• **Aim of the exercise**
Find the word "tile" below. Copy each line that has it.

======== Records provided ========

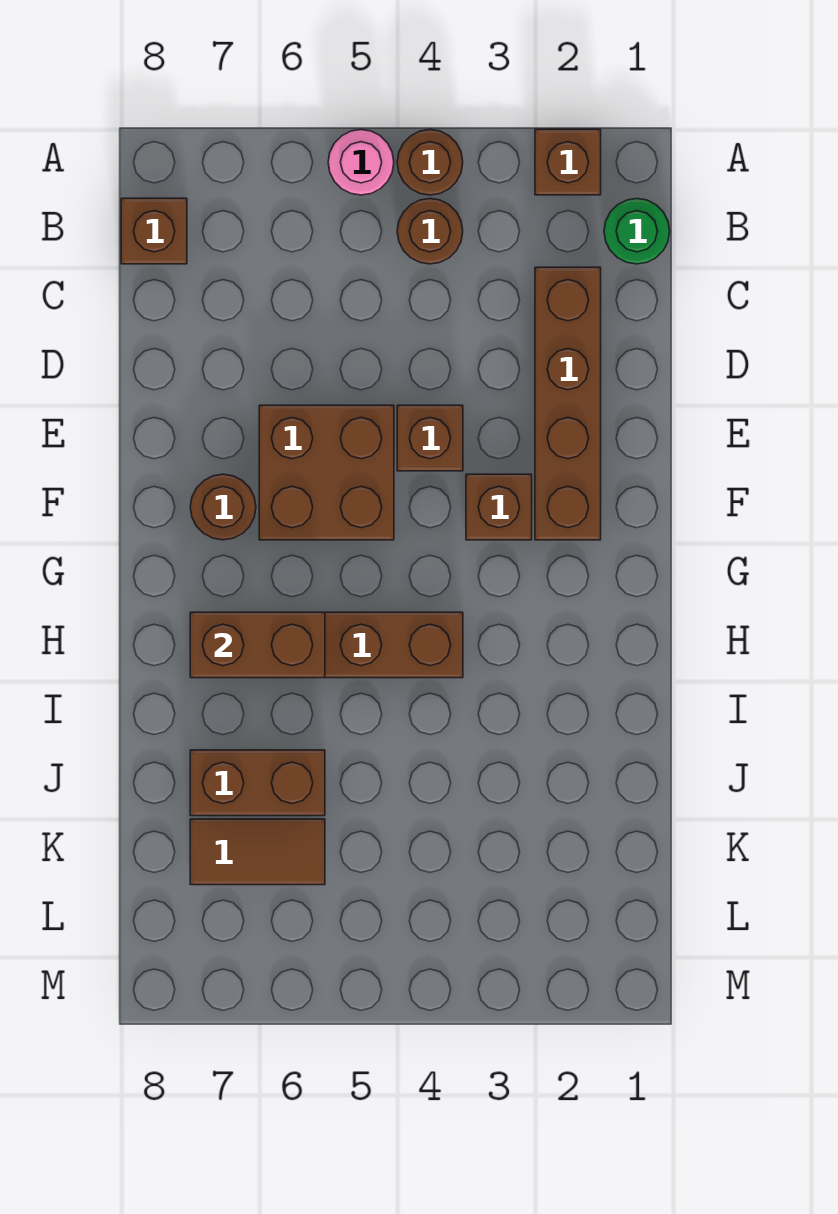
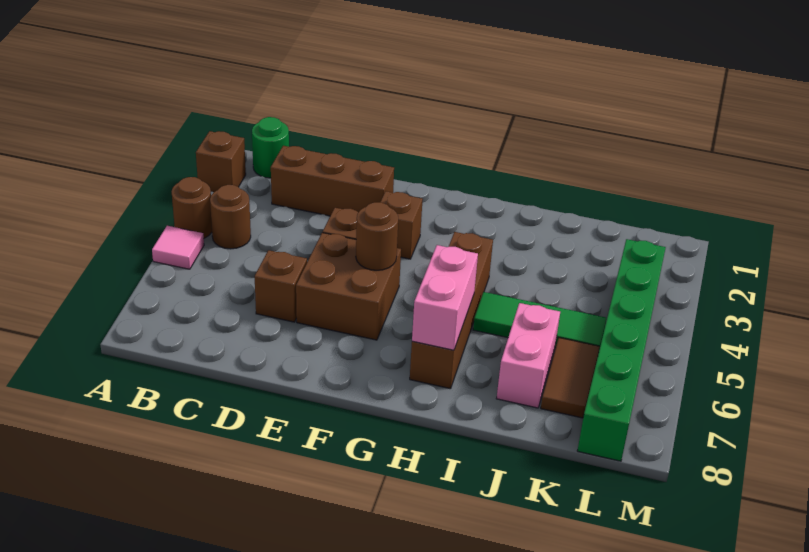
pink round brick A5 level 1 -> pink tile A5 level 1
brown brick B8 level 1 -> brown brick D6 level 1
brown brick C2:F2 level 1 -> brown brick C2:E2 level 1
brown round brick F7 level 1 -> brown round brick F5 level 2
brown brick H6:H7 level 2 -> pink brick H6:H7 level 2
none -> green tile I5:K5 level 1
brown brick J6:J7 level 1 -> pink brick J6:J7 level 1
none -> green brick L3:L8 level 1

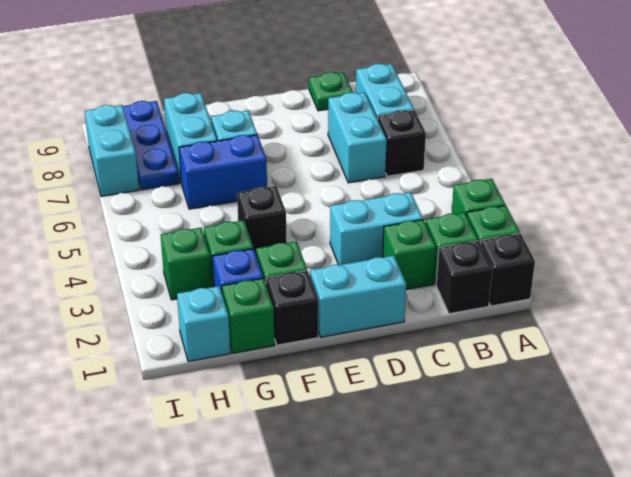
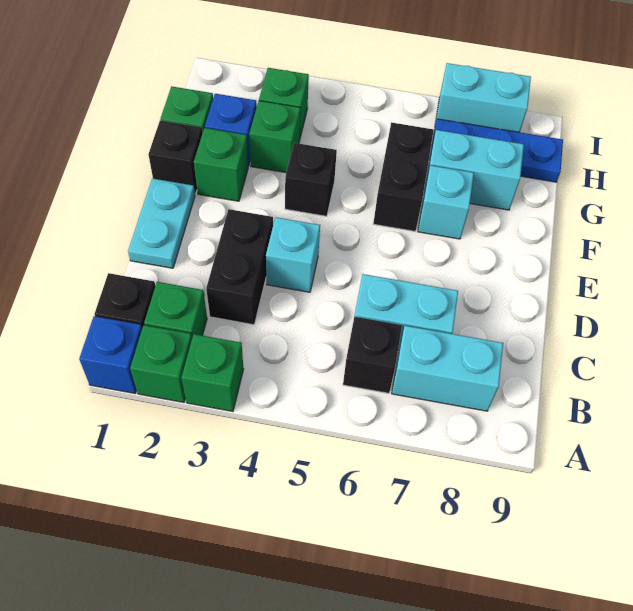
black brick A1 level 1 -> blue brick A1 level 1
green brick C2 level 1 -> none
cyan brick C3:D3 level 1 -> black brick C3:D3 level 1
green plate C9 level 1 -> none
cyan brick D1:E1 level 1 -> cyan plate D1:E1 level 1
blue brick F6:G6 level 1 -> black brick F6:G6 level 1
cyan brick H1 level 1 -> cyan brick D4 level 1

========

• **Solution to this problem**
pink round brick A5 level 1 -> pink tile A5 level 1
none -> green tile I5:K5 level 1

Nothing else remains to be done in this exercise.